▶ Instructions for the task
Read the records beneath this task and copy every line that contains the string "none".

***

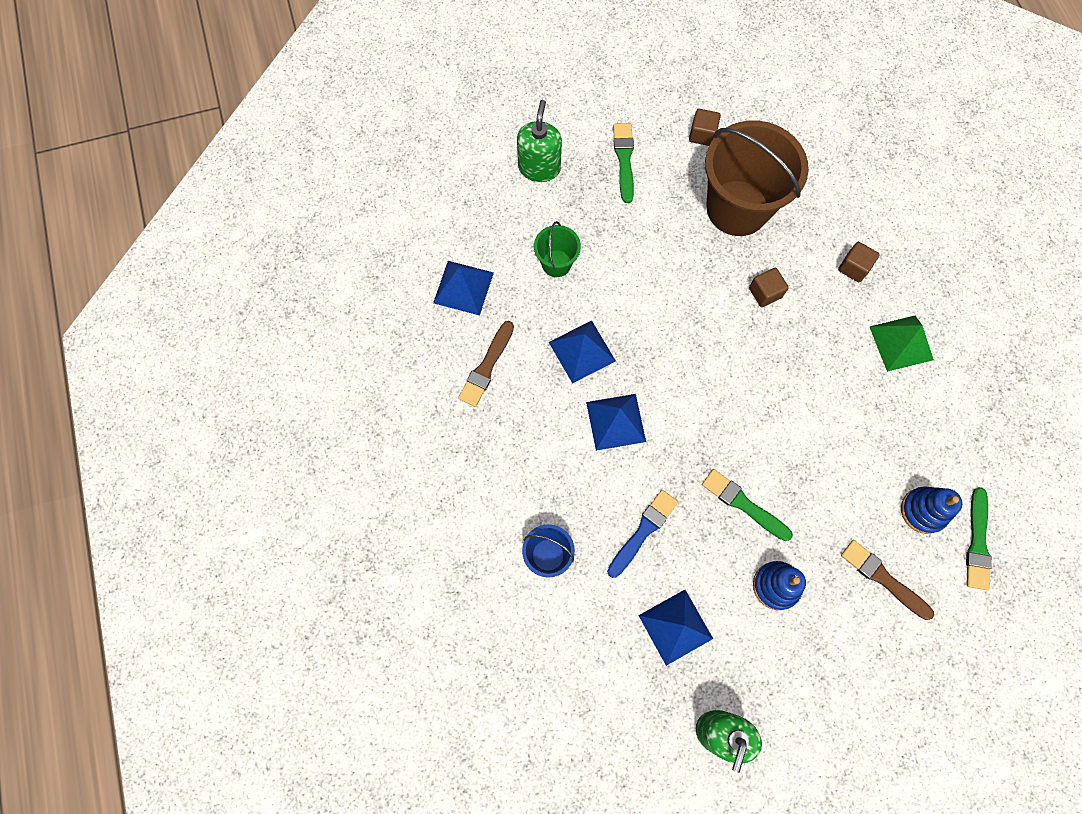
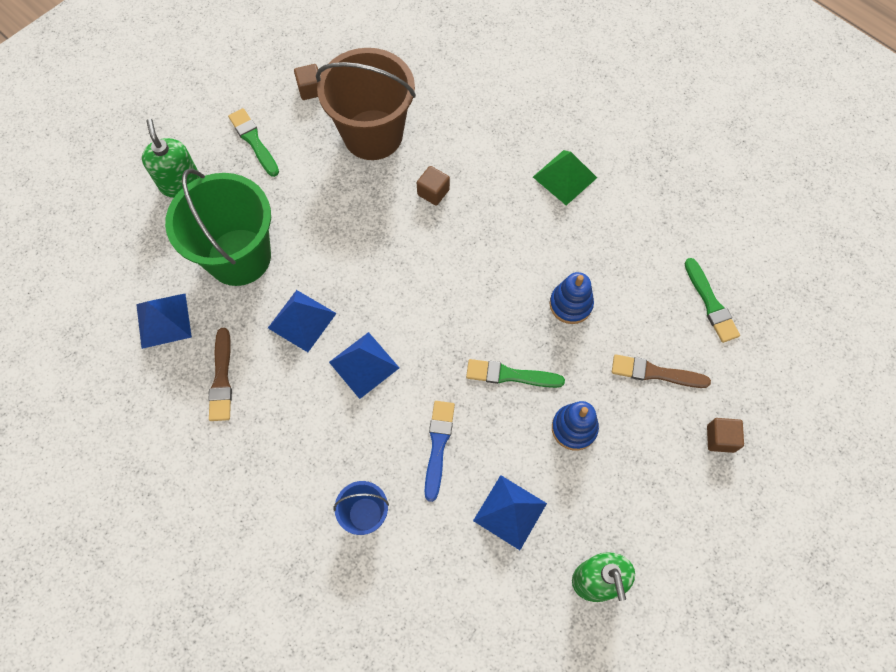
camera: 30 degrees left, 5 degrees down
(556, 263) = (239, 257): green bucket -> green bucket, size x2.12
(853, 267) = (494, 136): brown cube -> brown cube (720, 438)
(923, 511) = (656, 301): blue stacking toy -> blue stacking toy (570, 304)

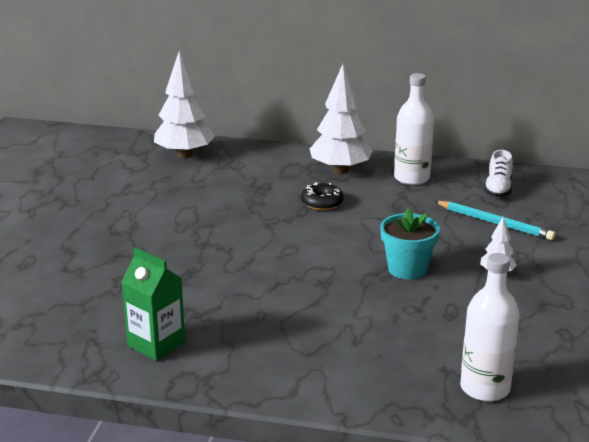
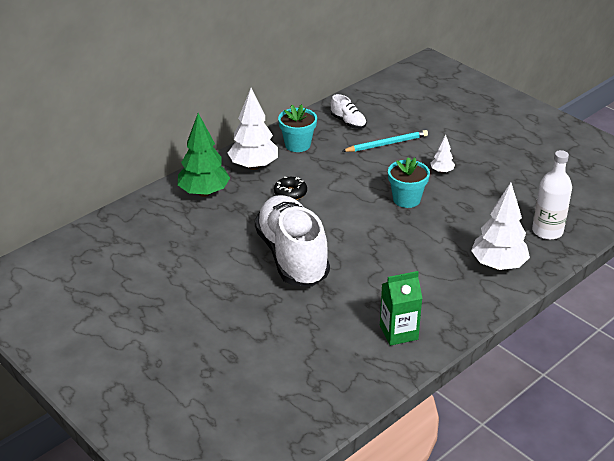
camera: 55 degrees left, 10 degrees up
(184, 155) = (145, 220): white tree -> white tree (498, 265)
(217, 240) = (292, 256): none -> white shoe
(262, 164) = (204, 192): none -> green tree
(411, 178) = (297, 145): white bottle -> turquoise flower pot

***

▶ Exercise output
(217, 240) = (292, 256): none -> white shoe
(262, 164) = (204, 192): none -> green tree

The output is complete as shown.